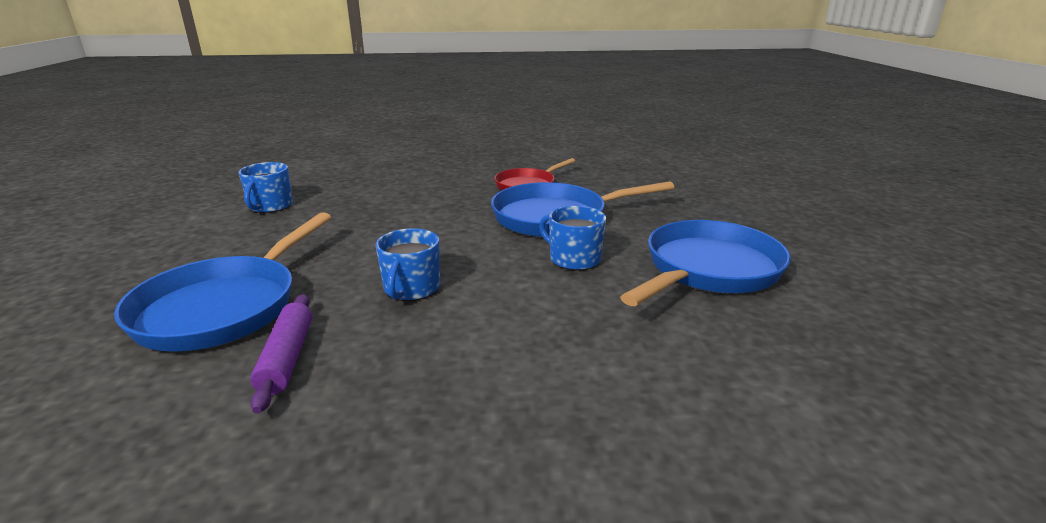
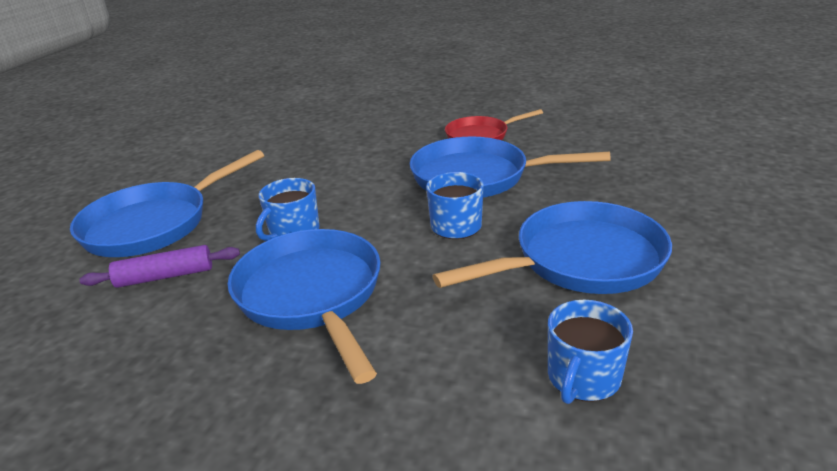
camera: 25 degrees right, 5 degrees up
(270, 206) = (245, 134): blue mug -> blue mug (583, 378)
(287, 358) = (165, 276): purple rolling pin -> purple rolling pin turned 60 degrees clockwise
(486, 343) = (312, 295): none -> blue pan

§ WHAT TO WORK ON: Transcribe all of the material exactly, leaving out whatever pictures it contains.

§ RESPONSE AREA:
camera: 25 degrees right, 5 degrees up
(270, 206) = (245, 134): blue mug -> blue mug (583, 378)
(287, 358) = (165, 276): purple rolling pin -> purple rolling pin turned 60 degrees clockwise
(486, 343) = (312, 295): none -> blue pan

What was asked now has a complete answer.